> _Your goal_: Take every record and write it out again exactly, with no images included.

═══ Dataset records

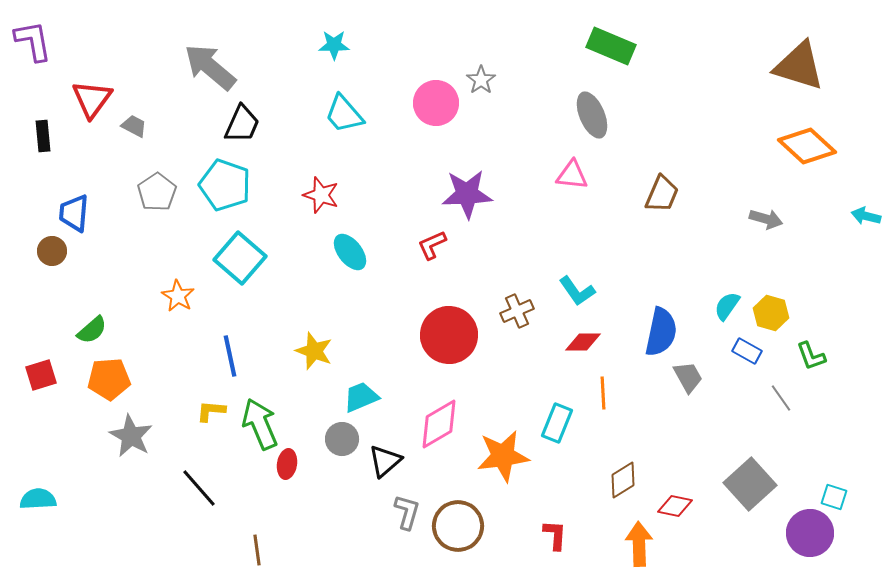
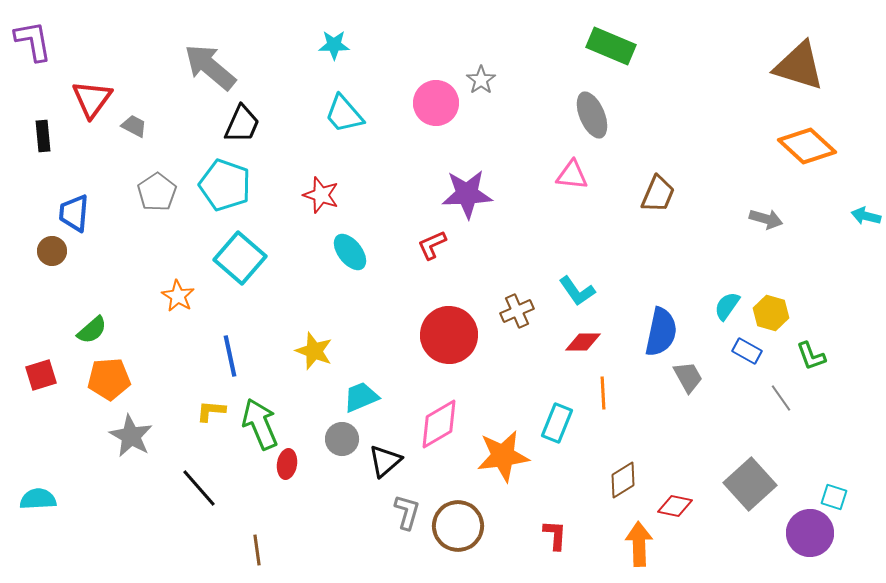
brown trapezoid at (662, 194): moved 4 px left
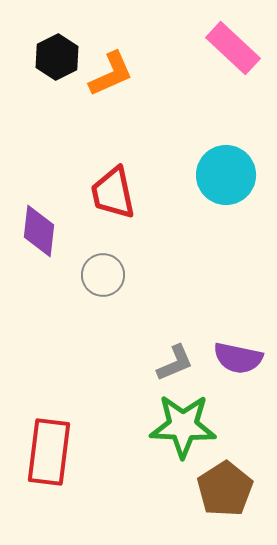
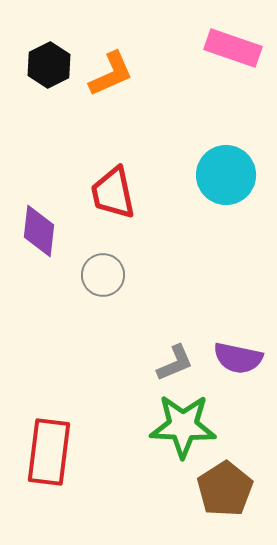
pink rectangle: rotated 24 degrees counterclockwise
black hexagon: moved 8 px left, 8 px down
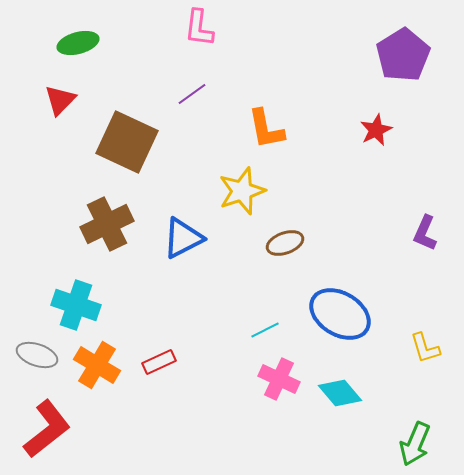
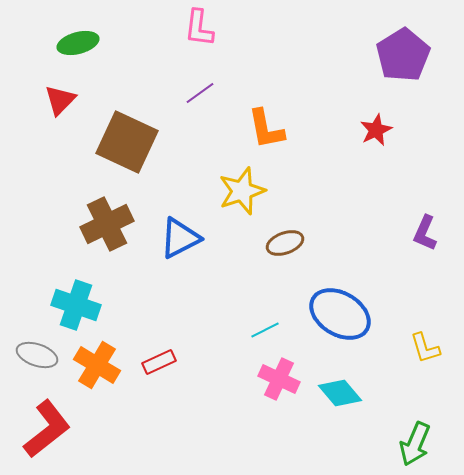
purple line: moved 8 px right, 1 px up
blue triangle: moved 3 px left
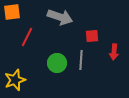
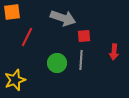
gray arrow: moved 3 px right, 1 px down
red square: moved 8 px left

══════

> _Result_:
brown trapezoid at (662, 194): moved 4 px left
pink rectangle: rotated 24 degrees counterclockwise
black hexagon: moved 8 px left, 8 px down
purple line: moved 8 px right, 1 px up
blue triangle: moved 3 px left
gray arrow: moved 3 px right, 1 px down
red square: moved 8 px left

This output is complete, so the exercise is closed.